Problem
Between the line containing "cyan cone I1 level 3 -> cyan cone I4 level 3" and the line containing "brown slope E3:F5 level 2 top 3" lies a run of lines; give that run again exactly, with both of those lines, and nothing else from the entries below.

Stored data
====

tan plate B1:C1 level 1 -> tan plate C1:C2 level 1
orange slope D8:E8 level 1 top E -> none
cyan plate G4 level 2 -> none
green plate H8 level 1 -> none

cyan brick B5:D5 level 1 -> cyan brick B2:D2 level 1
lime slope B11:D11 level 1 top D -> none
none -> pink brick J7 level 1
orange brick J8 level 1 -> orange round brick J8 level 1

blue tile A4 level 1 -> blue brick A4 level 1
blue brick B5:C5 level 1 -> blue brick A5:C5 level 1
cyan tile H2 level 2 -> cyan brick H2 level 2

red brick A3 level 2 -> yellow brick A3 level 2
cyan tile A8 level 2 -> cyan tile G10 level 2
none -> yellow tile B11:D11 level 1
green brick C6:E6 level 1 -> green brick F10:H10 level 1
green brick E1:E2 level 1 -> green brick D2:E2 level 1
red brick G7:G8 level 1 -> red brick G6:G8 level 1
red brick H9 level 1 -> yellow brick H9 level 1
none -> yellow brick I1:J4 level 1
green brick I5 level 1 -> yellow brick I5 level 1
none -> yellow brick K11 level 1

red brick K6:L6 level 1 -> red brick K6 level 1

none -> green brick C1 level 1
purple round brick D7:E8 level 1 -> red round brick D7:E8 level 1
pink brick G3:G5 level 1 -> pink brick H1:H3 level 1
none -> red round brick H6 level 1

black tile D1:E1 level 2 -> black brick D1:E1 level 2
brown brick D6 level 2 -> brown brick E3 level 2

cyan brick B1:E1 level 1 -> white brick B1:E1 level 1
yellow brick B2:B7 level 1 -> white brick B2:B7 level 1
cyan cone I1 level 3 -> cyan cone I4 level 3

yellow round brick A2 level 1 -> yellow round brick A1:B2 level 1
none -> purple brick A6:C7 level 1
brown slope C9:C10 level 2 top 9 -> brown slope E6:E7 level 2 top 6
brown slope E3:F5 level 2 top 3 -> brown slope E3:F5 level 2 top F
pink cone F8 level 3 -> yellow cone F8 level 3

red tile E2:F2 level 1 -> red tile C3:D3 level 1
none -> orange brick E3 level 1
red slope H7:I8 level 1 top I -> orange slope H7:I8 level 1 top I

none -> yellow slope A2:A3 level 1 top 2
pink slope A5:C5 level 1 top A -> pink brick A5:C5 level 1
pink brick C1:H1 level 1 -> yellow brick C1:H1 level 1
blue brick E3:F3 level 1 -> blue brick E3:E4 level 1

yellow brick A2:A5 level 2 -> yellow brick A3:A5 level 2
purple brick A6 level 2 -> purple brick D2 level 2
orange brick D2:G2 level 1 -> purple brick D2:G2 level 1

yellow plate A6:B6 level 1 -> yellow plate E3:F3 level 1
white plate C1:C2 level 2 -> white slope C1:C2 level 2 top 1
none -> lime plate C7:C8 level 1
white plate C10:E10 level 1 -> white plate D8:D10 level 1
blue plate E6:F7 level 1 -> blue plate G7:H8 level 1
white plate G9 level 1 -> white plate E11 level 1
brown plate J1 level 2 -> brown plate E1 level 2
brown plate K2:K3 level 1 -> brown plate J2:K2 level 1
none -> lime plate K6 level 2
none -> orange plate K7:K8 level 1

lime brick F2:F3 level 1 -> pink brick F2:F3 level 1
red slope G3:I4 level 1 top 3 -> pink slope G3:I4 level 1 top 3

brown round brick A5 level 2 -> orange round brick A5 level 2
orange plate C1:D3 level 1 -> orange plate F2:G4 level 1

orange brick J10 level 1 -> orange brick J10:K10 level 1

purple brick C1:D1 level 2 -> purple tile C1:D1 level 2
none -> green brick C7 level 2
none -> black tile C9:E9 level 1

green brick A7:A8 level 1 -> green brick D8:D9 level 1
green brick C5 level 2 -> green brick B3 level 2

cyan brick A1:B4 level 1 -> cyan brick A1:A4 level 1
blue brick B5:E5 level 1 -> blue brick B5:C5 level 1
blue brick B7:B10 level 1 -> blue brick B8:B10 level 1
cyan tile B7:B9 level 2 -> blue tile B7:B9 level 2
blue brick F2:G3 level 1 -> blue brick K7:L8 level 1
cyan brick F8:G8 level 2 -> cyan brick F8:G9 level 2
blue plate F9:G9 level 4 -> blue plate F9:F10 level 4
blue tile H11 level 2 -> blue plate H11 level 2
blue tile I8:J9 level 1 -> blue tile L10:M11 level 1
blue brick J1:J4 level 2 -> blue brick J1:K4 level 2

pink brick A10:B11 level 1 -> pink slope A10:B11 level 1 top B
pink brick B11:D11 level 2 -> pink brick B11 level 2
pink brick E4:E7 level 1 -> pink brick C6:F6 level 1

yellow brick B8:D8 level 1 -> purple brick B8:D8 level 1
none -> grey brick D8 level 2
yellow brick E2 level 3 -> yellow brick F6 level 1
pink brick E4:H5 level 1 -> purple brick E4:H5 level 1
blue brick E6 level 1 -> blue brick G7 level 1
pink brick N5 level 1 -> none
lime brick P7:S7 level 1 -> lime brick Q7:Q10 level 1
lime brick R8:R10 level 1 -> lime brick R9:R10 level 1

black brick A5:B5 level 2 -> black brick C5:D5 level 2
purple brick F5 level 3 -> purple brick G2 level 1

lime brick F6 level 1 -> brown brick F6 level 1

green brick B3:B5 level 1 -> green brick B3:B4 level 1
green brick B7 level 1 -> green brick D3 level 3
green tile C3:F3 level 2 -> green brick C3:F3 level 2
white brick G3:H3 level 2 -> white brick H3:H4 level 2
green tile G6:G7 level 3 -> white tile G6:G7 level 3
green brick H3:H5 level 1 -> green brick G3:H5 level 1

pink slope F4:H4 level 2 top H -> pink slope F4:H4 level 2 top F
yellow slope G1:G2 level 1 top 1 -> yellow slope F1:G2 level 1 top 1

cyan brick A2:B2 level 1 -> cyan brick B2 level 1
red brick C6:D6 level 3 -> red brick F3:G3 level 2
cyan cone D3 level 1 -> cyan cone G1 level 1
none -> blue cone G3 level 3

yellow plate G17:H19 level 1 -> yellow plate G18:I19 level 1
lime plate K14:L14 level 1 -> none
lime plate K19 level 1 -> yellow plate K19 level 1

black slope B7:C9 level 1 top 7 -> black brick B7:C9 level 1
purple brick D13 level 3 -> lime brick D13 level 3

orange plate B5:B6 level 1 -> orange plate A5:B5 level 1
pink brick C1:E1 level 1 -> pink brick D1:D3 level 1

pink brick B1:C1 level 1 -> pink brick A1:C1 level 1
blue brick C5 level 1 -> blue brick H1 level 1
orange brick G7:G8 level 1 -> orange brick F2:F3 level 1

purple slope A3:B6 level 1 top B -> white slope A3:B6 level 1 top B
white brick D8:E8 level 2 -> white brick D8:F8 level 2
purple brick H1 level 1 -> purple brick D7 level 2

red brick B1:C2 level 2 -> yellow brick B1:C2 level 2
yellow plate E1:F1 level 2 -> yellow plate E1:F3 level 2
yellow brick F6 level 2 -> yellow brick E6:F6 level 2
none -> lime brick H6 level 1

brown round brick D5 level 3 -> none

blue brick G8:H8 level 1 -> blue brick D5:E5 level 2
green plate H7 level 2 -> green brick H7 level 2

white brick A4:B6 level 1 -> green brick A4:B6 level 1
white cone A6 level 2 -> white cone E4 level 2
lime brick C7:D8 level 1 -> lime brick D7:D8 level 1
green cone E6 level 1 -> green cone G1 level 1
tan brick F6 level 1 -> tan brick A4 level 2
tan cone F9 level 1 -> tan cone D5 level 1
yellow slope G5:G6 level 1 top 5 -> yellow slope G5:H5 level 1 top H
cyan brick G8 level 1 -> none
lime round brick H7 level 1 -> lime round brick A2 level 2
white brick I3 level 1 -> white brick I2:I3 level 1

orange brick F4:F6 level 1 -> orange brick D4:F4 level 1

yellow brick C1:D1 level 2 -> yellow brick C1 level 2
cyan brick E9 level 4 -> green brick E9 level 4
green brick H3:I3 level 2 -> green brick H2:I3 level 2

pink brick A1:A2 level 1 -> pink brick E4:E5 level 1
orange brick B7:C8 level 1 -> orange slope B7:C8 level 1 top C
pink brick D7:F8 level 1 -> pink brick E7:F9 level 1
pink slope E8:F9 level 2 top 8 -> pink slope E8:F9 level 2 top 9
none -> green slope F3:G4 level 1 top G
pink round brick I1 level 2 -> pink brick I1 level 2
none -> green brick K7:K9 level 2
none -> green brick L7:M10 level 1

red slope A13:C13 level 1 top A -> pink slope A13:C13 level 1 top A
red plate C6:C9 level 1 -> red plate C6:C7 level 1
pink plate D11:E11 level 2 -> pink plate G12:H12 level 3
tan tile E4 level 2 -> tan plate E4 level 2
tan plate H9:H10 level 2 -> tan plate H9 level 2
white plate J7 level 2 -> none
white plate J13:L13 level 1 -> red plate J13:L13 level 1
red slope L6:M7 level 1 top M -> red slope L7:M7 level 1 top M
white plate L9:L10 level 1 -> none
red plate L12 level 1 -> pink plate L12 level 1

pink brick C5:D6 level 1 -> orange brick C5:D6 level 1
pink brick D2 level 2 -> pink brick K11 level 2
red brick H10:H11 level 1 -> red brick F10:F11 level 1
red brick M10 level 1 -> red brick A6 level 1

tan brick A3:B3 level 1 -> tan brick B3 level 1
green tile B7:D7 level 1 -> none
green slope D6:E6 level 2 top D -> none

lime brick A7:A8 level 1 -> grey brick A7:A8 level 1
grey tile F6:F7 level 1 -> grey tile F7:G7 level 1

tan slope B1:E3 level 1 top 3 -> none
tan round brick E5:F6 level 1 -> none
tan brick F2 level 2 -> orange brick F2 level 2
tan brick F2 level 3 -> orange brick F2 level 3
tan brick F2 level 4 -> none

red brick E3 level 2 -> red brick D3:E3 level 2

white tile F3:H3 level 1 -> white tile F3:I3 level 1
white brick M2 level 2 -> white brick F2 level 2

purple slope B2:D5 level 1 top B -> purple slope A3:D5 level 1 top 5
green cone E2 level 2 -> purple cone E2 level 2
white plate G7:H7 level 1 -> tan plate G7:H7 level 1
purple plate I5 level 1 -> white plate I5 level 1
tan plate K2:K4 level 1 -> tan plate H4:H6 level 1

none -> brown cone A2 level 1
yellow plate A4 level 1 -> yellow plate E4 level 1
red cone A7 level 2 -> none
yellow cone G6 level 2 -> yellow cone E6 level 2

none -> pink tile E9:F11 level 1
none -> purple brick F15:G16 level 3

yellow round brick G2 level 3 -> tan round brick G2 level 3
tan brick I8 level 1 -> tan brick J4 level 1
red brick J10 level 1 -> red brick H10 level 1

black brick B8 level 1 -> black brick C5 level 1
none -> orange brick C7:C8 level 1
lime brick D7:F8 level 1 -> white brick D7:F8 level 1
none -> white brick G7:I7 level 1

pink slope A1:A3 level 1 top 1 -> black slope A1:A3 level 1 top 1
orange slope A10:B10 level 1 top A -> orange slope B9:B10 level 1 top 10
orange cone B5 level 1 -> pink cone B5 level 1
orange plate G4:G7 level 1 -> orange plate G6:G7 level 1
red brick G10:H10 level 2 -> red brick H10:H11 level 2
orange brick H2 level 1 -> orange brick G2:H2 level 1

====

Response for this exercise
cyan cone I1 level 3 -> cyan cone I4 level 3

yellow round brick A2 level 1 -> yellow round brick A1:B2 level 1
none -> purple brick A6:C7 level 1
brown slope C9:C10 level 2 top 9 -> brown slope E6:E7 level 2 top 6
brown slope E3:F5 level 2 top 3 -> brown slope E3:F5 level 2 top F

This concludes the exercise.